• [TASK INSTRUCTIONS] Reproduce the listing below exactly. Pictures do not belong in the copy.

^^^^^^^^^^^^^^^^

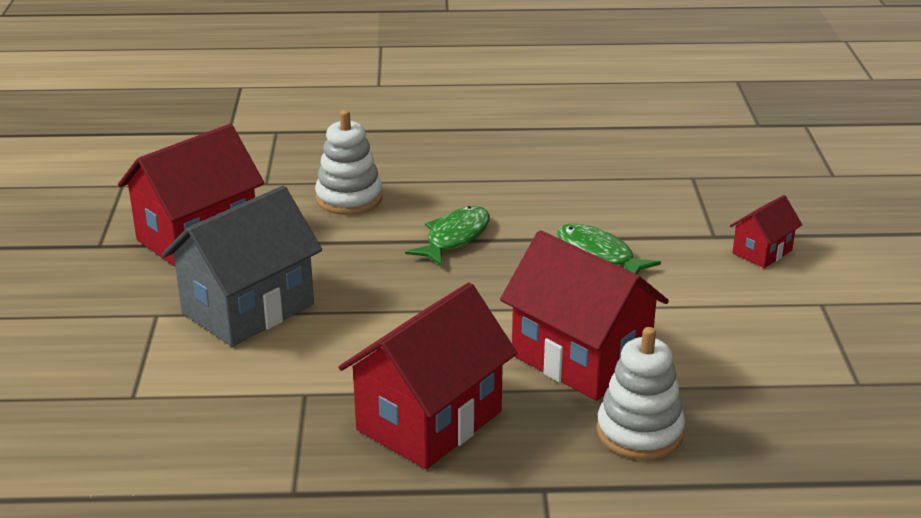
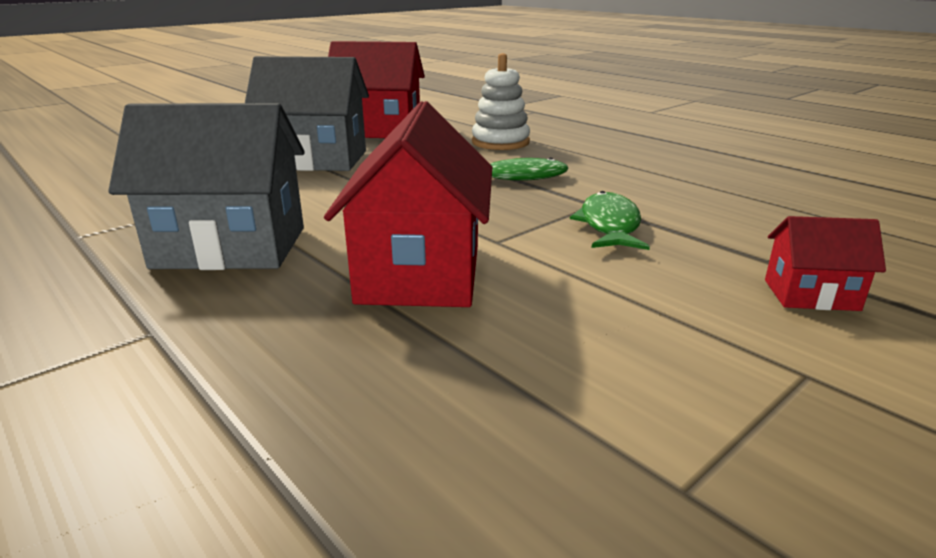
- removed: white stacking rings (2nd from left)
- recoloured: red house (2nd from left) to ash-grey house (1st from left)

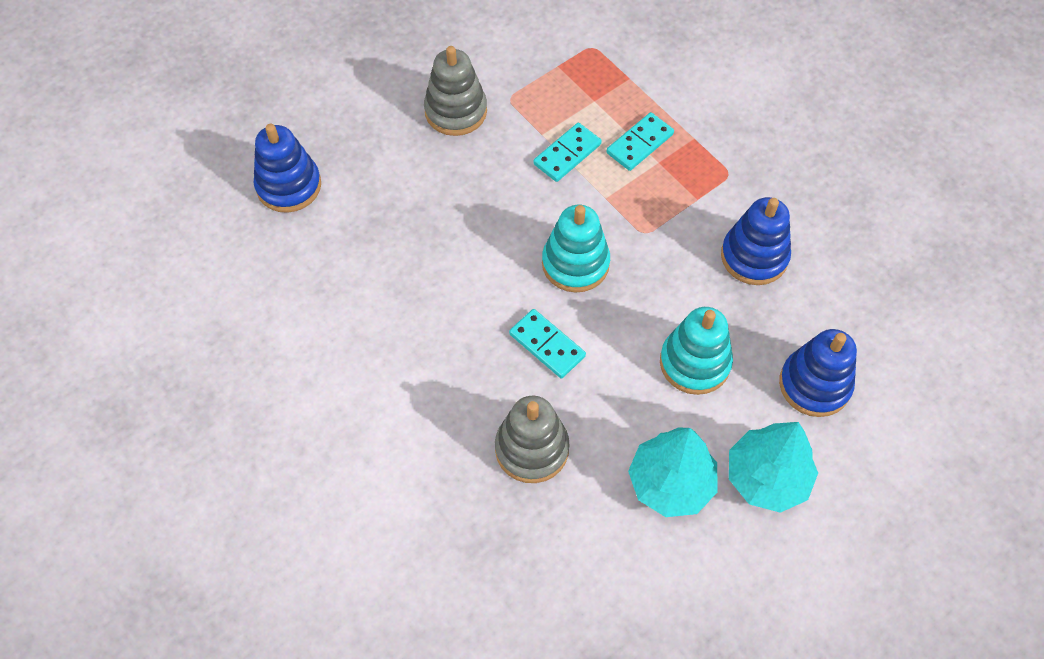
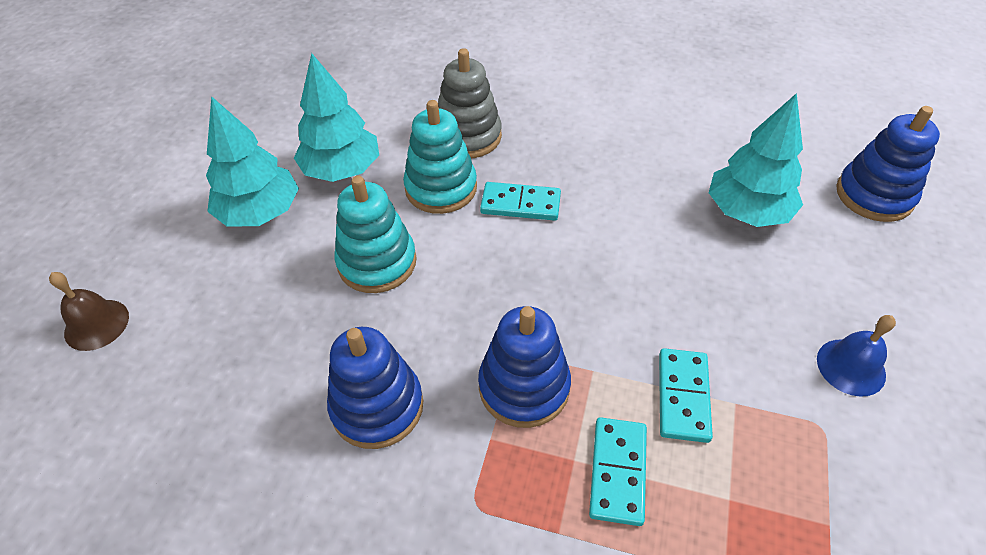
- added: brown school bell
- added: turquoise tree (3rd from left)
- moved: turquoise stacking rings (1st from left in the first image) to turquoise stacking rings (2nd from left)
- moved: blue stacking rings (3rd from left in the first image) to blue stacking rings (2nd from left)
- replaced: ash-grey stacking rings (1st from left) to blue school bell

^^^^^^^^^^^^^^^^

• [WORKED SOLUTION]
- removed: white stacking rings (2nd from left)
- recoloured: red house (2nd from left) to ash-grey house (1st from left)

- added: brown school bell
- added: turquoise tree (3rd from left)
- moved: turquoise stacking rings (1st from left in the first image) to turquoise stacking rings (2nd from left)
- moved: blue stacking rings (3rd from left in the first image) to blue stacking rings (2nd from left)
- replaced: ash-grey stacking rings (1st from left) to blue school bell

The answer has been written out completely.